-- Required work --
Every line that contains the word "brown" should be copied from the records below.

[Stored data entries]
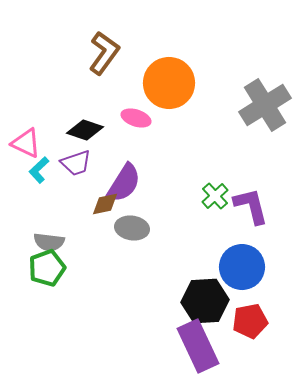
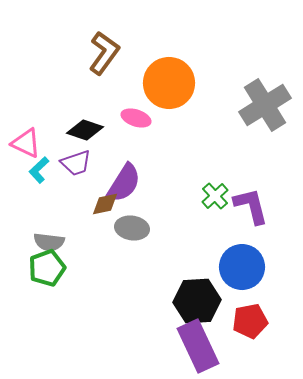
black hexagon: moved 8 px left
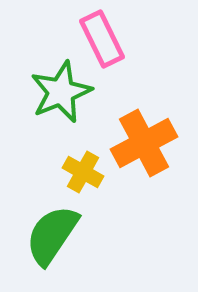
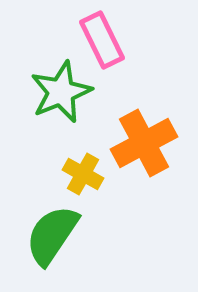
pink rectangle: moved 1 px down
yellow cross: moved 2 px down
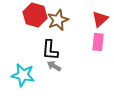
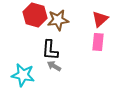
brown star: rotated 15 degrees clockwise
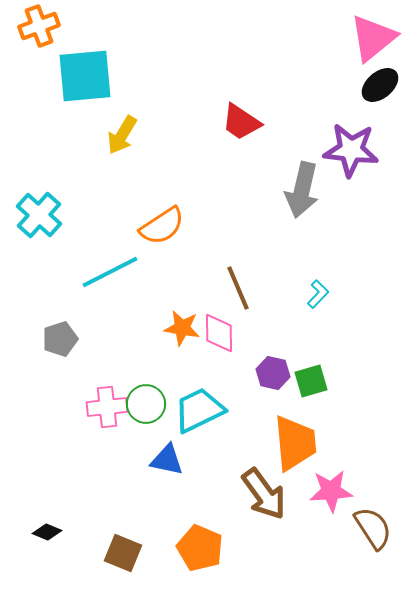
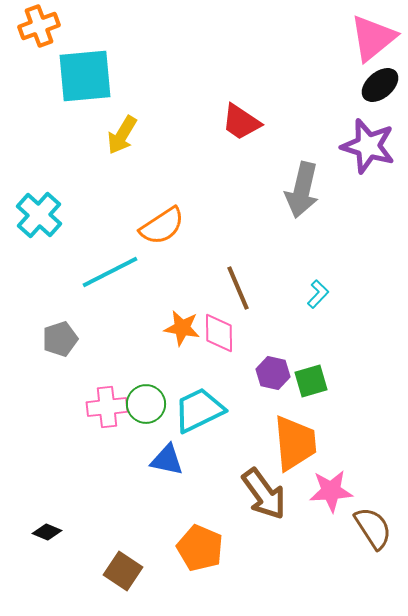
purple star: moved 17 px right, 4 px up; rotated 10 degrees clockwise
brown square: moved 18 px down; rotated 12 degrees clockwise
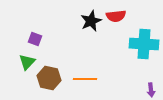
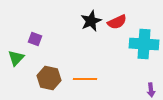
red semicircle: moved 1 px right, 6 px down; rotated 18 degrees counterclockwise
green triangle: moved 11 px left, 4 px up
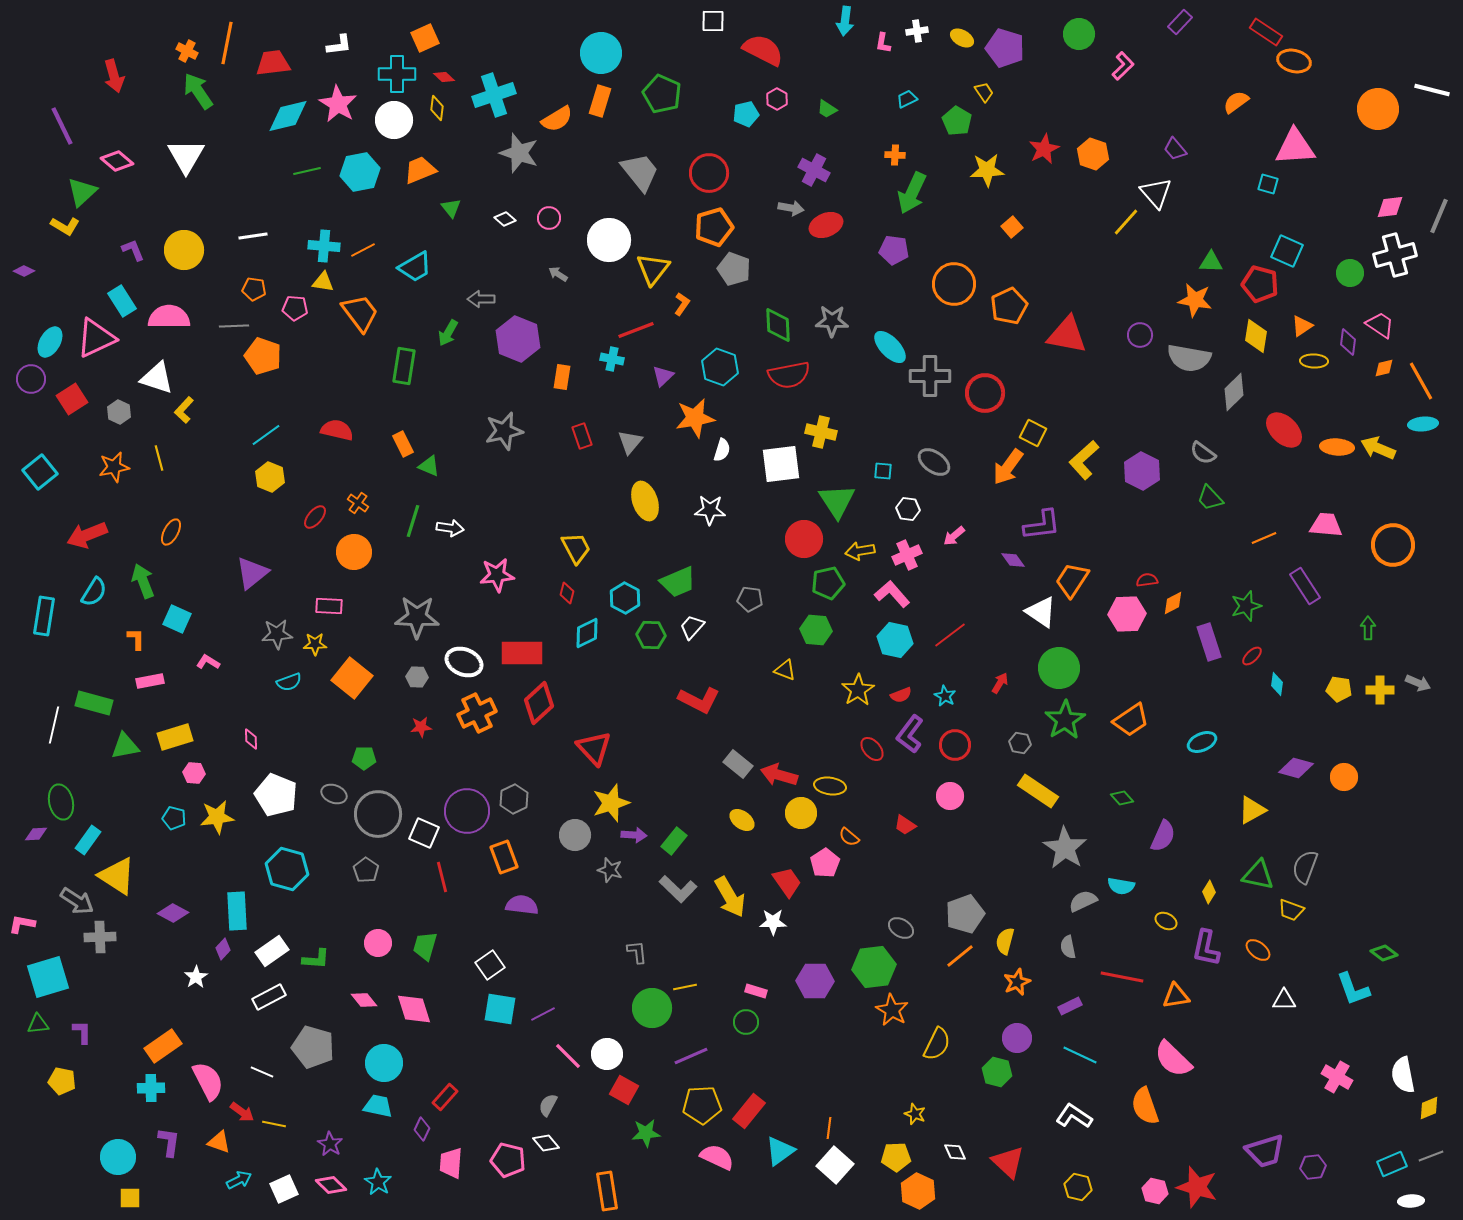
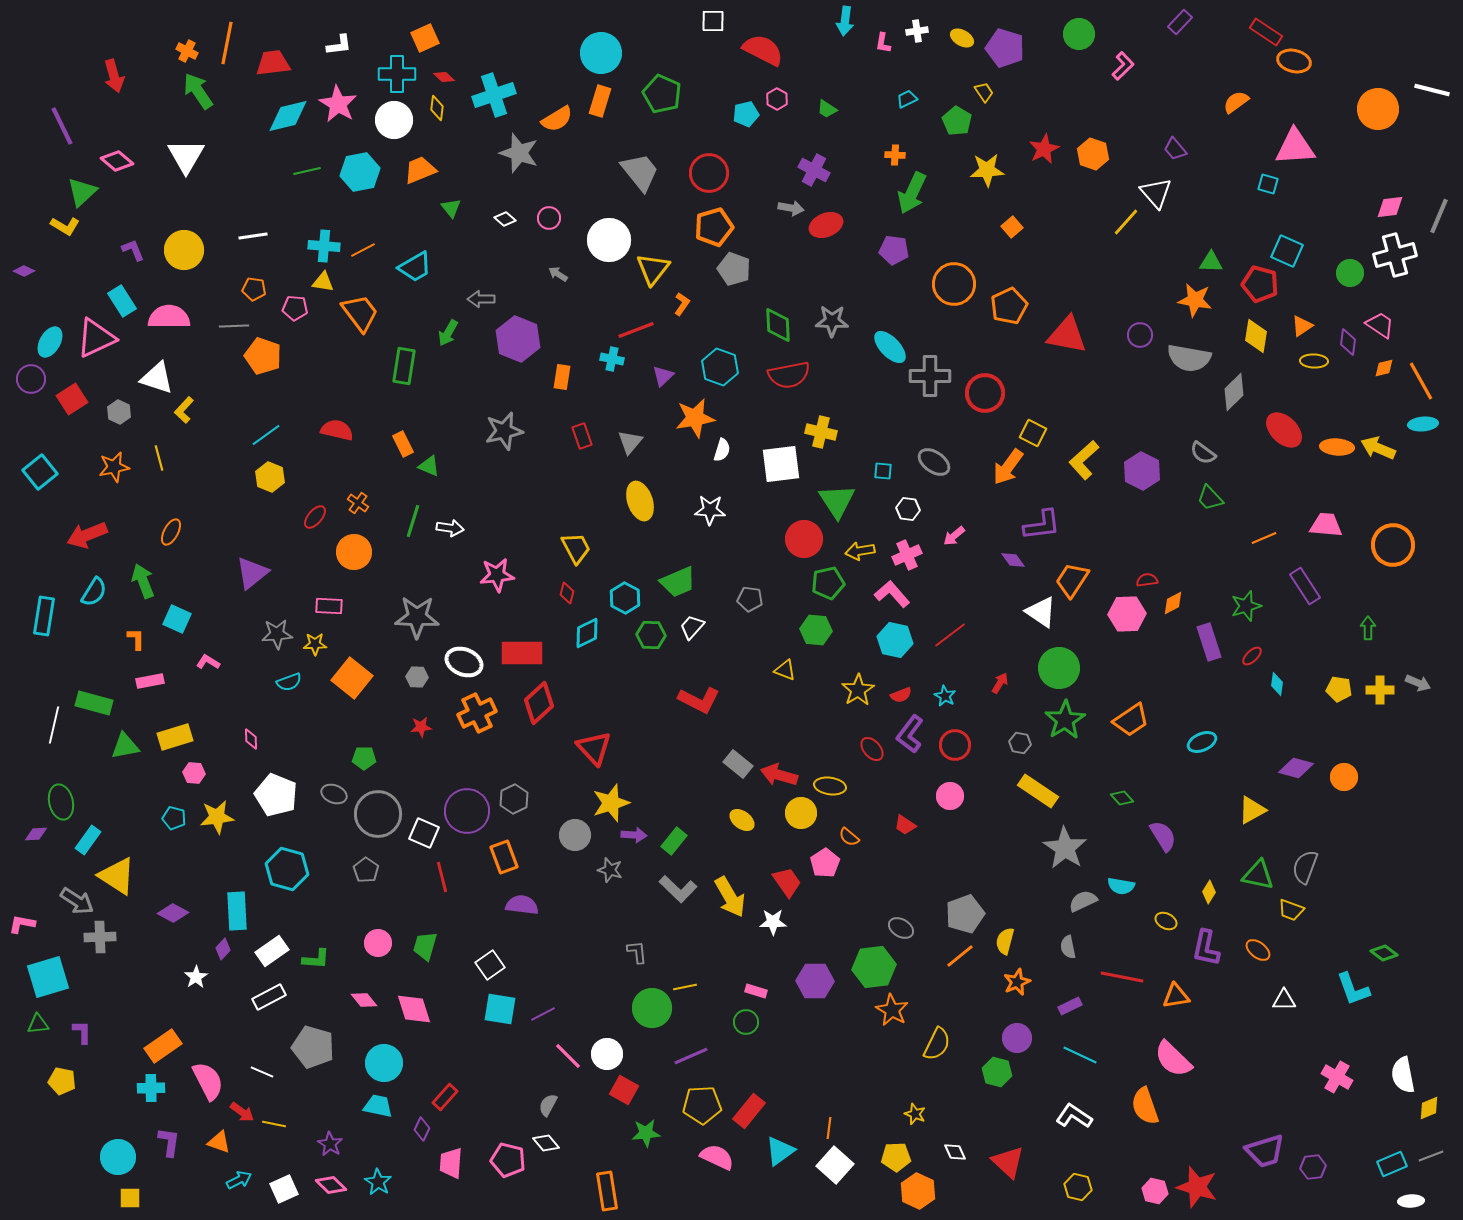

-- Solution --
brown star: rotated 15 degrees clockwise
brown square: moved 18 px down; rotated 12 degrees clockwise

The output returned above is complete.